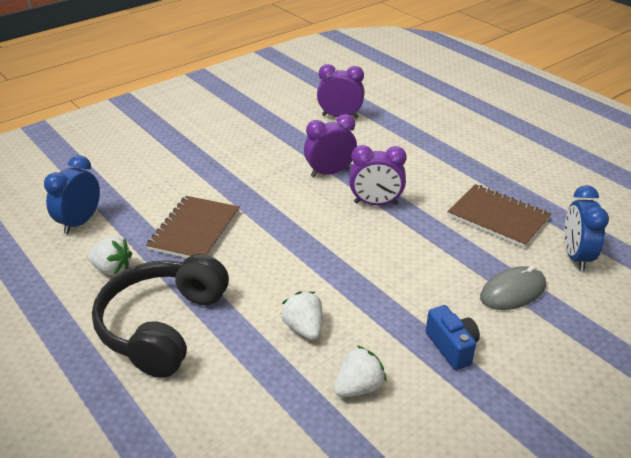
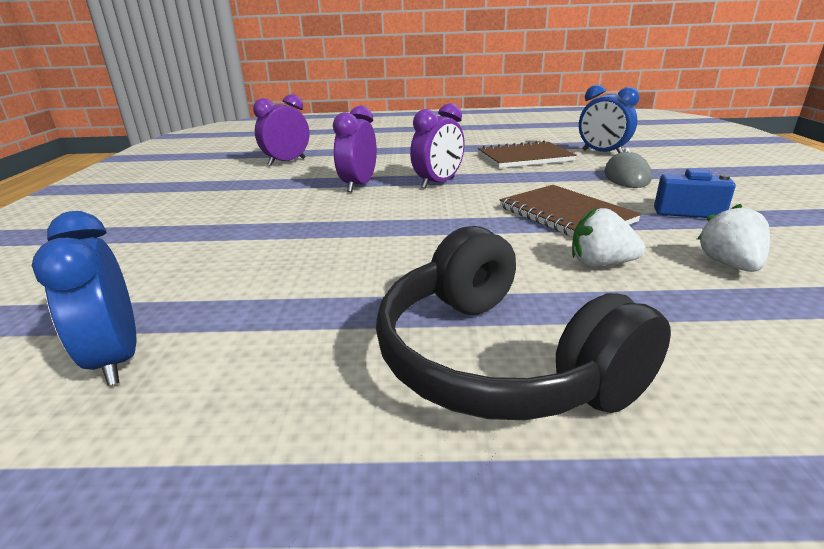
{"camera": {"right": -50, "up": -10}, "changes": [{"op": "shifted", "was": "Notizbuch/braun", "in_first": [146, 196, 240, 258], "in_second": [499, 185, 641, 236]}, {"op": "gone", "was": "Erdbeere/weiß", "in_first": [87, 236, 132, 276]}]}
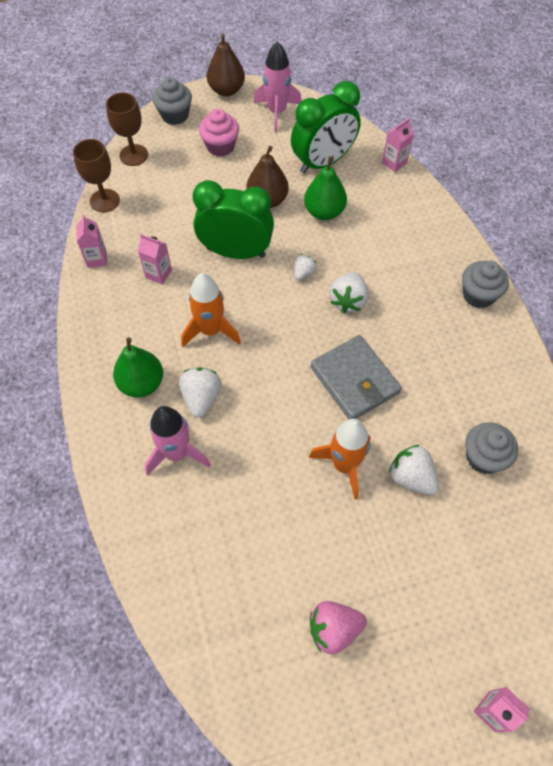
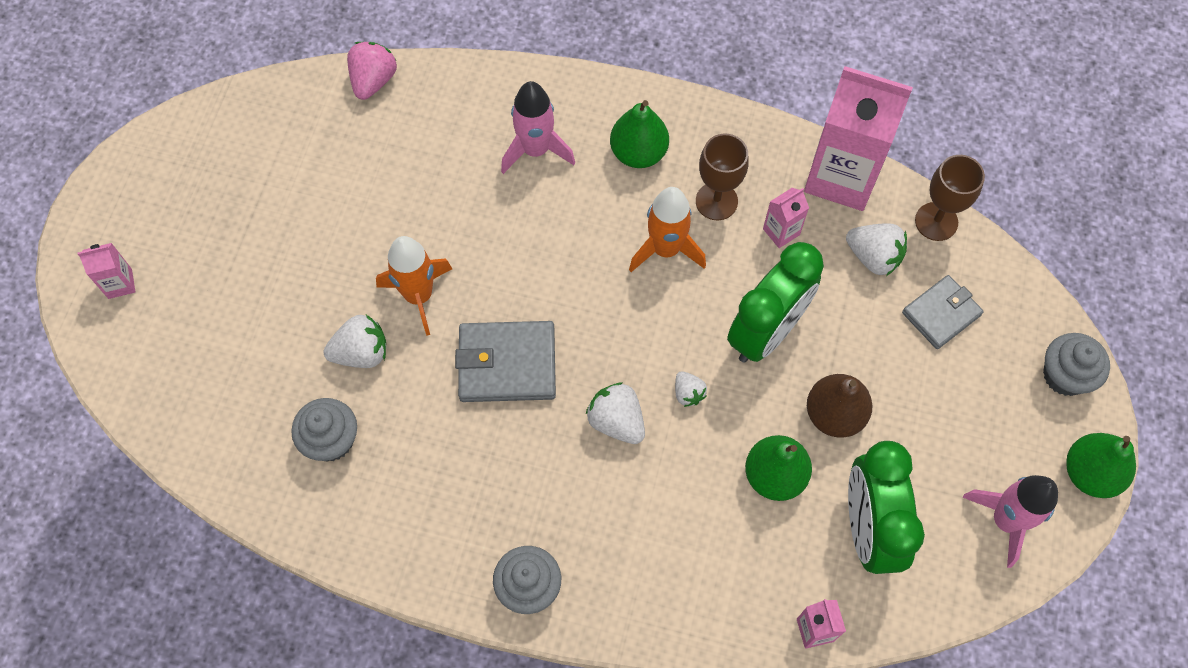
{"camera": {"right": 120, "up": 5}, "changes": [{"op": "repainted", "was": "Birne/braun", "now": "Birne/grün", "in_first": [207, 34, 245, 96], "in_second": [1066, 433, 1136, 498]}, {"op": "shifted", "was": "Kelch/braun", "in_first": [106, 92, 148, 166], "in_second": [696, 134, 749, 220]}, {"op": "gone", "was": "Muffin/rosa", "in_first": [199, 109, 239, 156]}, {"op": "scaled", "was": "Getränkekarton/rosa", "in_first": [76, 214, 107, 268], "in_second": [804, 66, 913, 211], "ratio": 2.34}, {"op": "shifted", "was": "Erdbeere/weiß", "in_first": [179, 368, 222, 417], "in_second": [846, 223, 907, 276]}, {"op": "shifted", "was": "Erdbeere/rosa", "in_first": [310, 601, 367, 654], "in_second": [347, 42, 397, 100]}, {"op": "new", "now": "Geldbörse/grau", "in_second": [902, 275, 984, 349]}]}
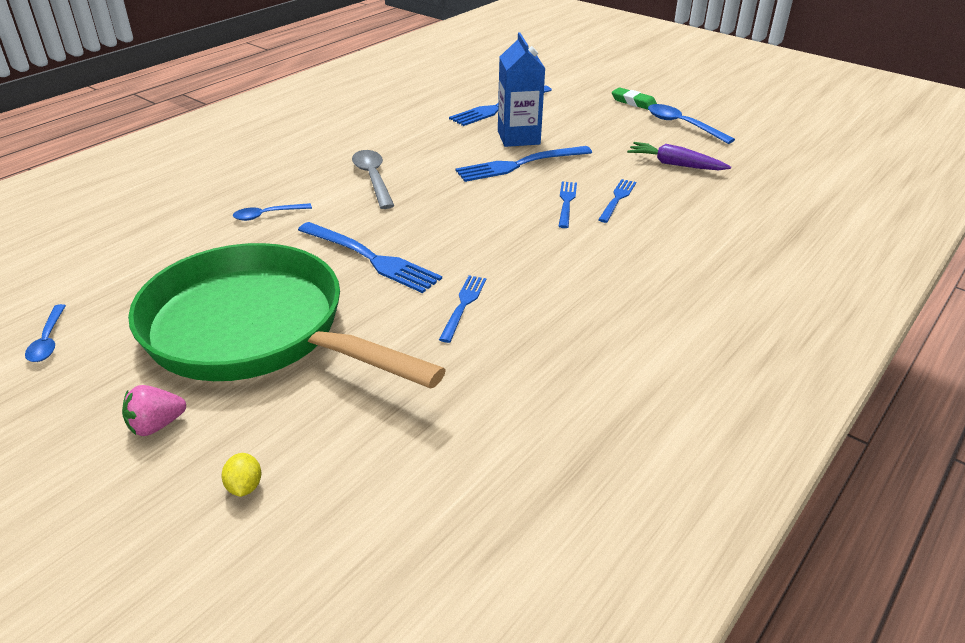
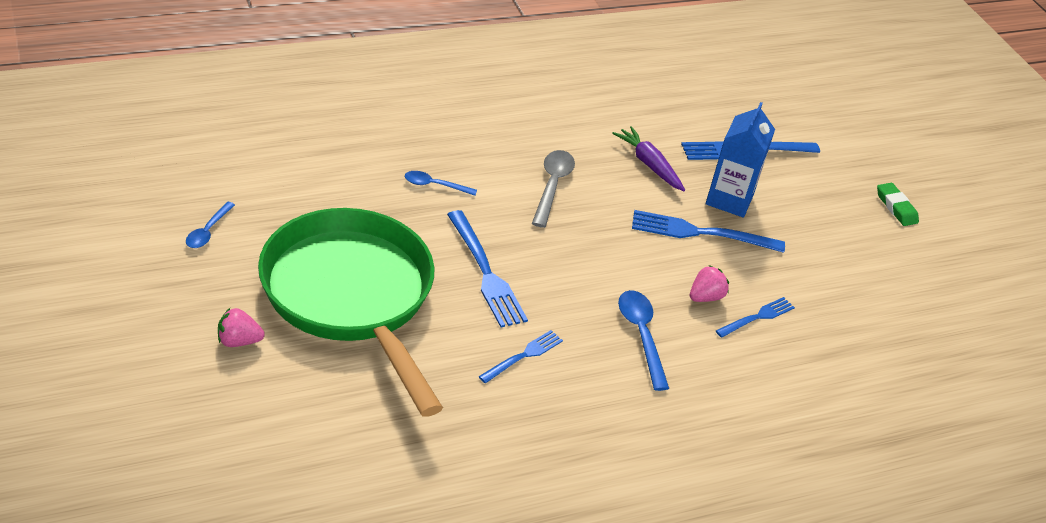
{"camera": {"right": 25, "up": 5}, "changes": [{"op": "shifted", "was": "Löffel/blau", "in_first": [648, 104, 735, 144], "in_second": [618, 290, 669, 391]}, {"op": "shifted", "was": "Karotte/lila", "in_first": [627, 142, 731, 170], "in_second": [612, 126, 685, 191]}, {"op": "swapped", "was": "Gabel/blau", "now": "Erdbeere/rosa", "in_first": [558, 181, 577, 228], "in_second": [690, 265, 729, 302]}, {"op": "gone", "was": "Zitrone/gelb", "in_first": [221, 453, 261, 497]}]}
++++++++
* WHAT YOU ARE ASKED TO DO
Find the lines above that contain the word "weiß" and copy each one.

* YOUR SOLUTION
{"camera": {"right": -50, "up": -10}, "changes": [{"op": "shifted", "was": "Notizbuch/braun", "in_first": [146, 196, 240, 258], "in_second": [499, 185, 641, 236]}, {"op": "gone", "was": "Erdbeere/weiß", "in_first": [87, 236, 132, 276]}]}
{"camera": {"right": 120, "up": 5}, "changes": [{"op": "repainted", "was": "Birne/braun", "now": "Birne/grün", "in_first": [207, 34, 245, 96], "in_second": [1066, 433, 1136, 498]}, {"op": "shifted", "was": "Kelch/braun", "in_first": [106, 92, 148, 166], "in_second": [696, 134, 749, 220]}, {"op": "gone", "was": "Muffin/rosa", "in_first": [199, 109, 239, 156]}, {"op": "scaled", "was": "Getränkekarton/rosa", "in_first": [76, 214, 107, 268], "in_second": [804, 66, 913, 211], "ratio": 2.34}, {"op": "shifted", "was": "Erdbeere/weiß", "in_first": [179, 368, 222, 417], "in_second": [846, 223, 907, 276]}, {"op": "shifted", "was": "Erdbeere/rosa", "in_first": [310, 601, 367, 654], "in_second": [347, 42, 397, 100]}, {"op": "new", "now": "Geldbörse/grau", "in_second": [902, 275, 984, 349]}]}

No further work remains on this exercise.